**ASSIGNMENT**
Every line from the one with "album.png: [466,31,810,253] ->" through the end of the entries below must be retyped exactly, and only those lines. The pictures are not part of the copy.
--
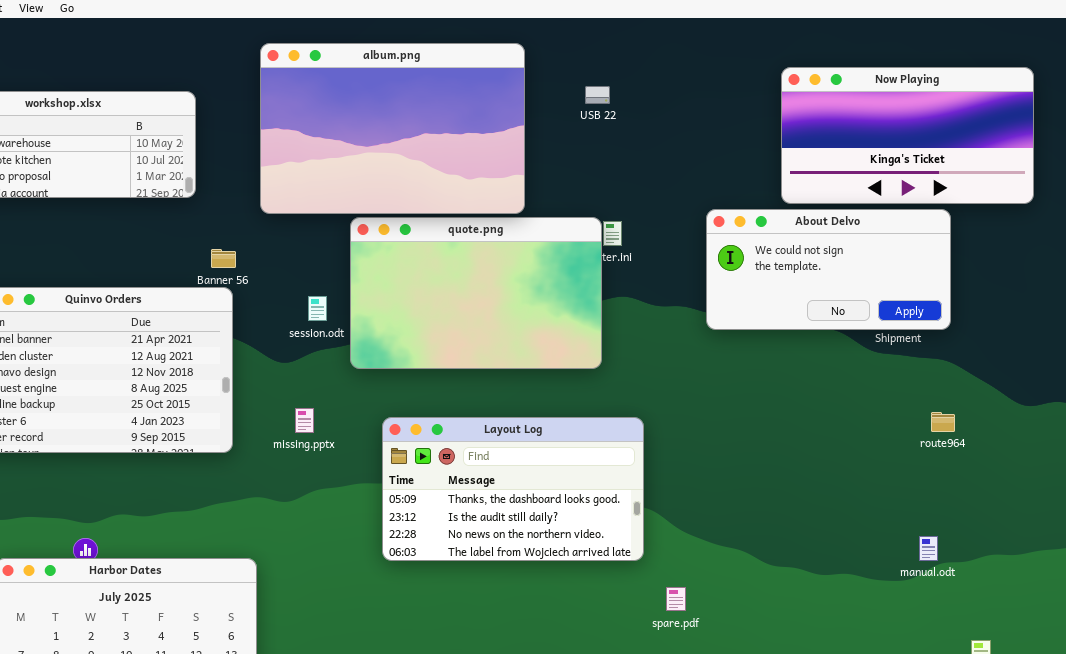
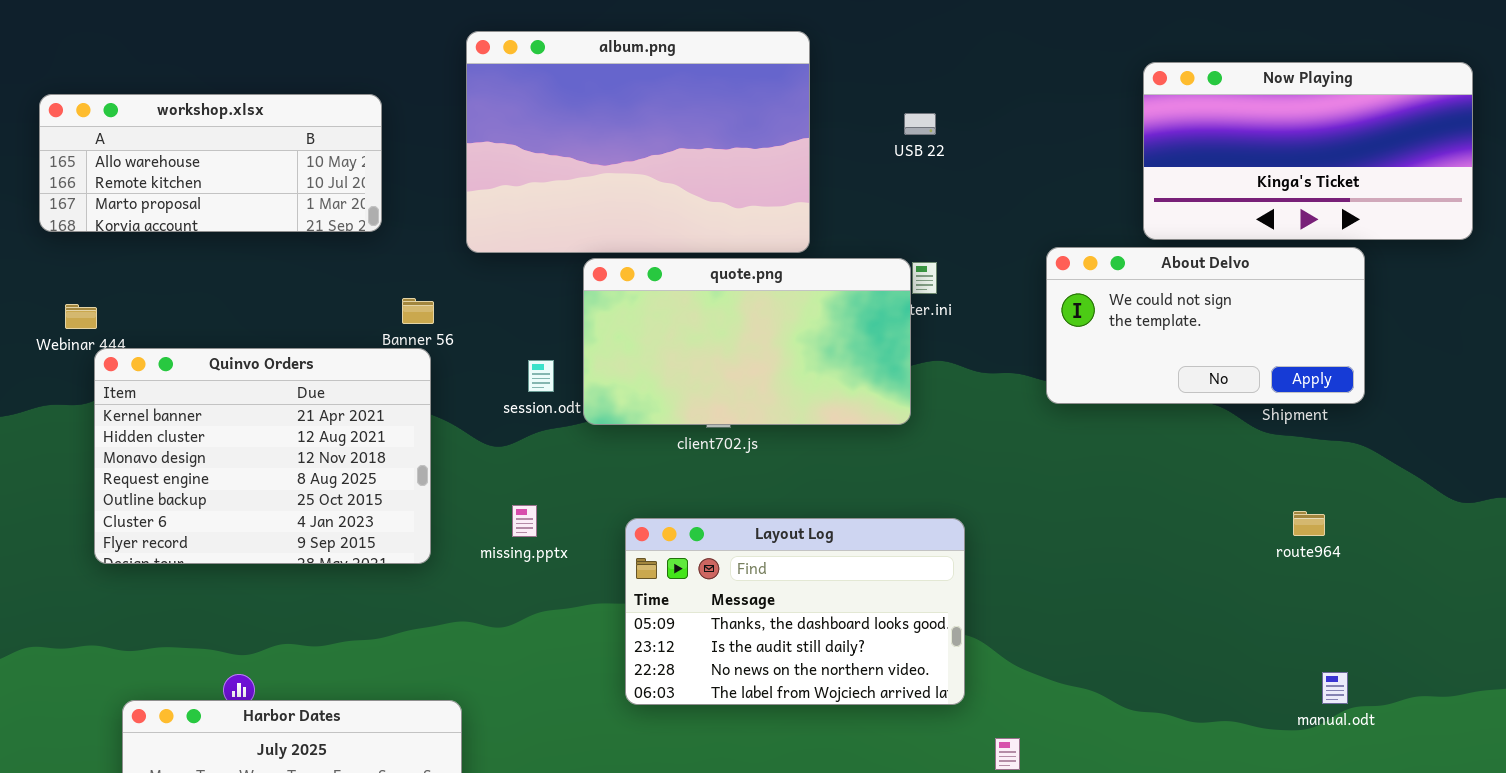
USB 22: [585,86,610,104] -> [904,113,936,135], moved
quote.png: [350,217,602,369] -> [583,258,911,425], resized
route964: [931,412,955,432] -> [1293,511,1325,536], moved

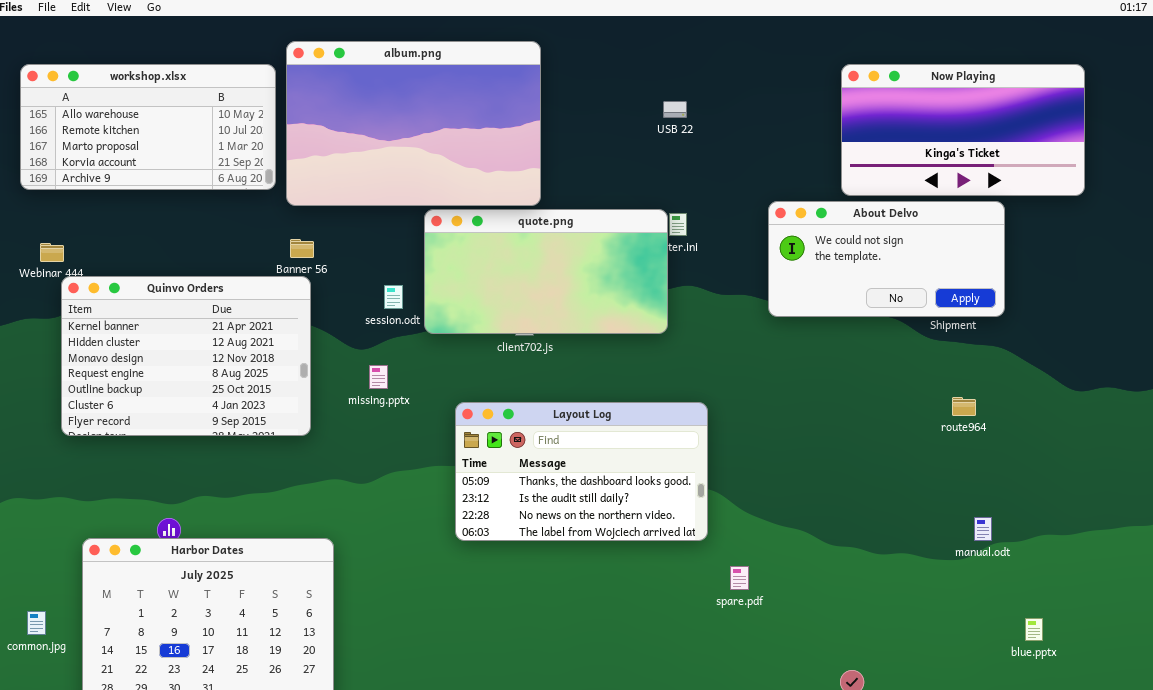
album.png: [466,31,810,253] -> [286,41,541,206], moved
workshop.xlsx: [39,94,382,232] -> [20,64,276,190], resized
missing.pptx: [512,505,537,537] -> [369,365,388,389], moved

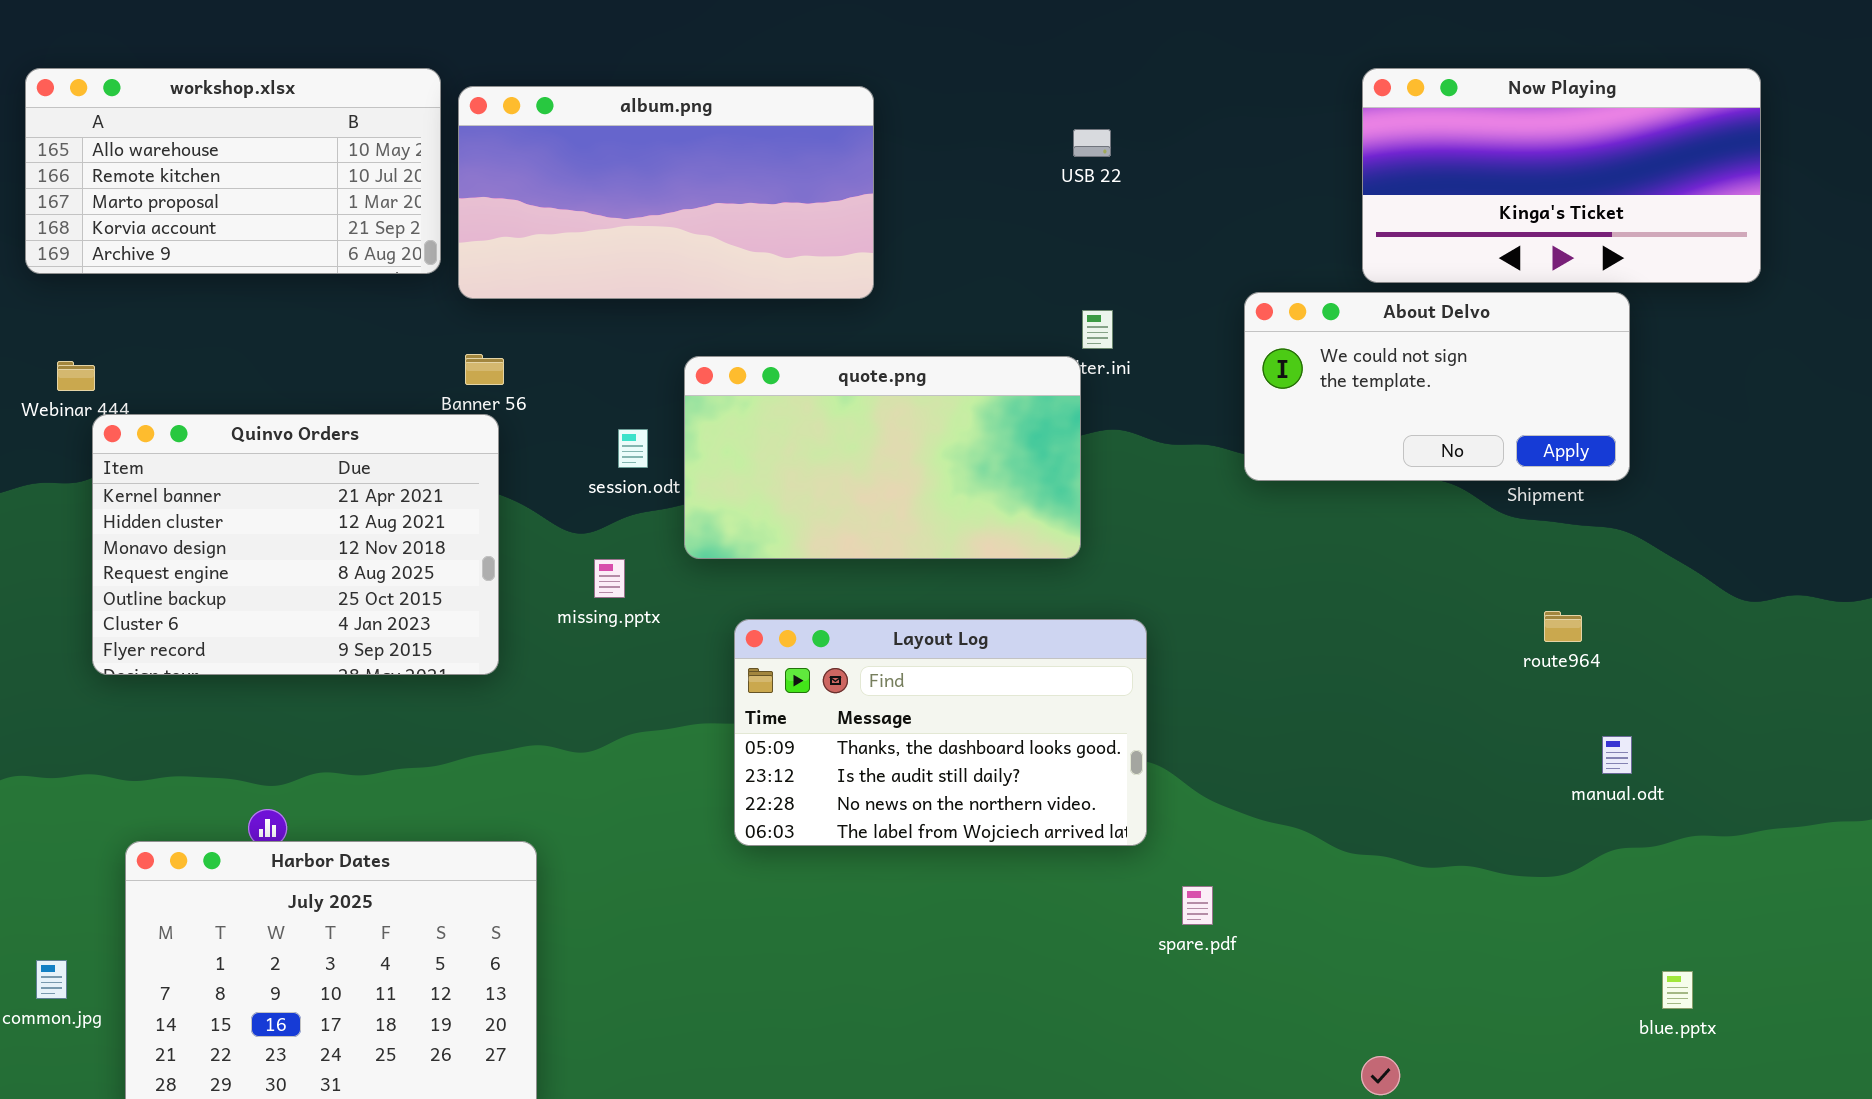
album.png: [286,41,541,206] -> [458,86,874,299], resized
quote.png: [424,209,668,334] -> [684,356,1081,559], moved
manual.odt: [974,517,992,541] -> [1602,736,1632,774], moved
--
**EXERCISE SOLUTION**
album.png: [466,31,810,253] -> [286,41,541,206], moved
workshop.xlsx: [39,94,382,232] -> [20,64,276,190], resized
missing.pptx: [512,505,537,537] -> [369,365,388,389], moved

album.png: [286,41,541,206] -> [458,86,874,299], resized
quote.png: [424,209,668,334] -> [684,356,1081,559], moved
manual.odt: [974,517,992,541] -> [1602,736,1632,774], moved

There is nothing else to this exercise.